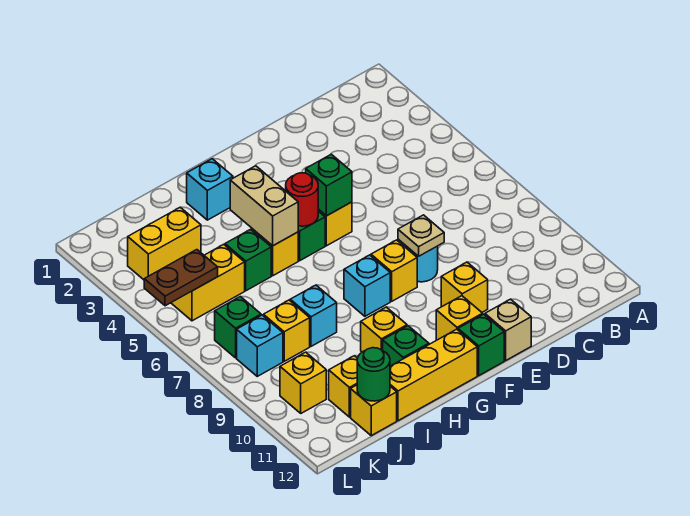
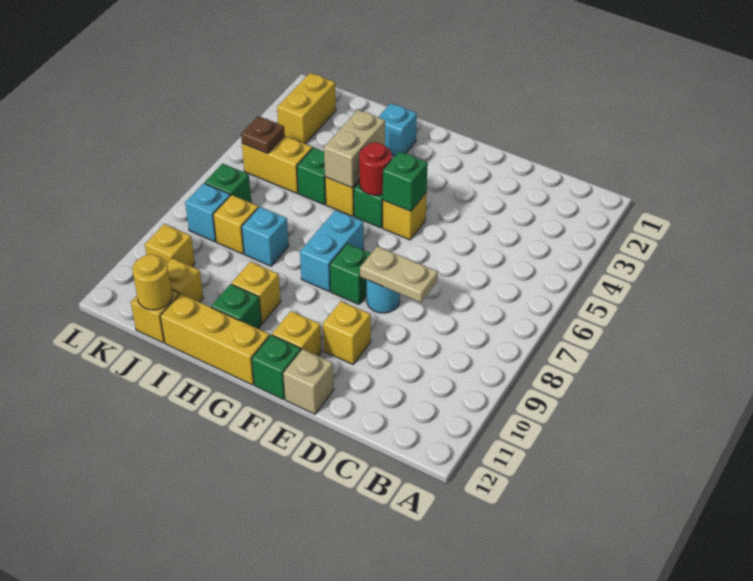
tan plate E8 level 2 -> tan plate D8:E8 level 2
yellow brick F8 level 1 -> green brick F8 level 1
cyan brick G8 level 1 -> cyan brick G7:G8 level 1
yellow brick J3:K3 level 1 -> yellow brick K2:K3 level 1
green round brick J12 level 2 -> yellow round brick J12 level 2
brown plate K5:L5 level 2 -> brown plate K5 level 2

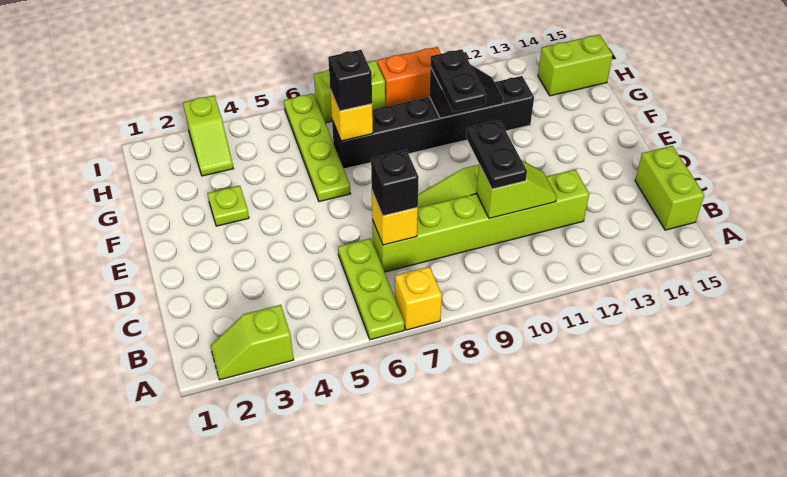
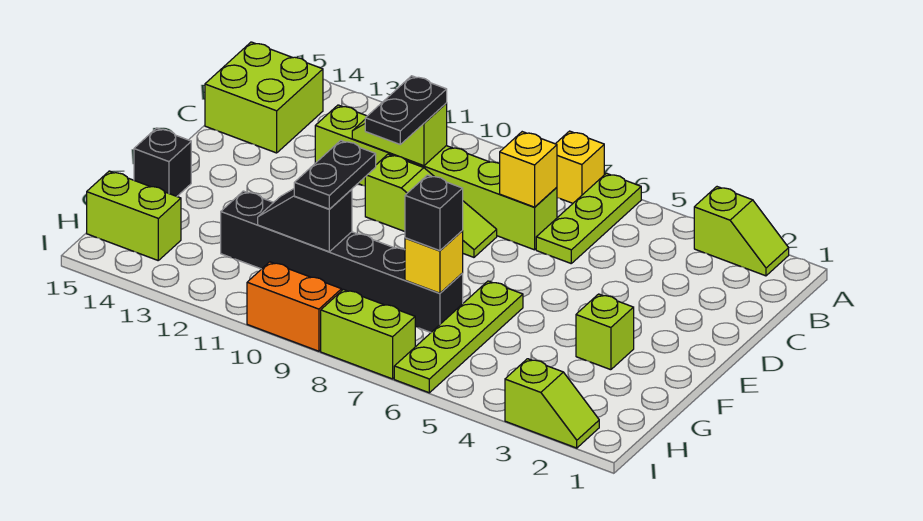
lime brick B15:C15 level 1 -> lime brick B14:C15 level 1
black brick C7 level 3 -> black brick F15 level 1
lime plate F3 level 1 -> lime brick F3 level 1
lime slope H3:I3 level 1 top I -> lime slope I2:I3 level 1 top 3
──────────
The problem
Taking the entries above, restate exactly those lines that fall between the line with "cyan brick G8" and the line with "brown plate K5:L5", keeping both of those lines too.

Final answer
cyan brick G8 level 1 -> cyan brick G7:G8 level 1
yellow brick J3:K3 level 1 -> yellow brick K2:K3 level 1
green round brick J12 level 2 -> yellow round brick J12 level 2
brown plate K5:L5 level 2 -> brown plate K5 level 2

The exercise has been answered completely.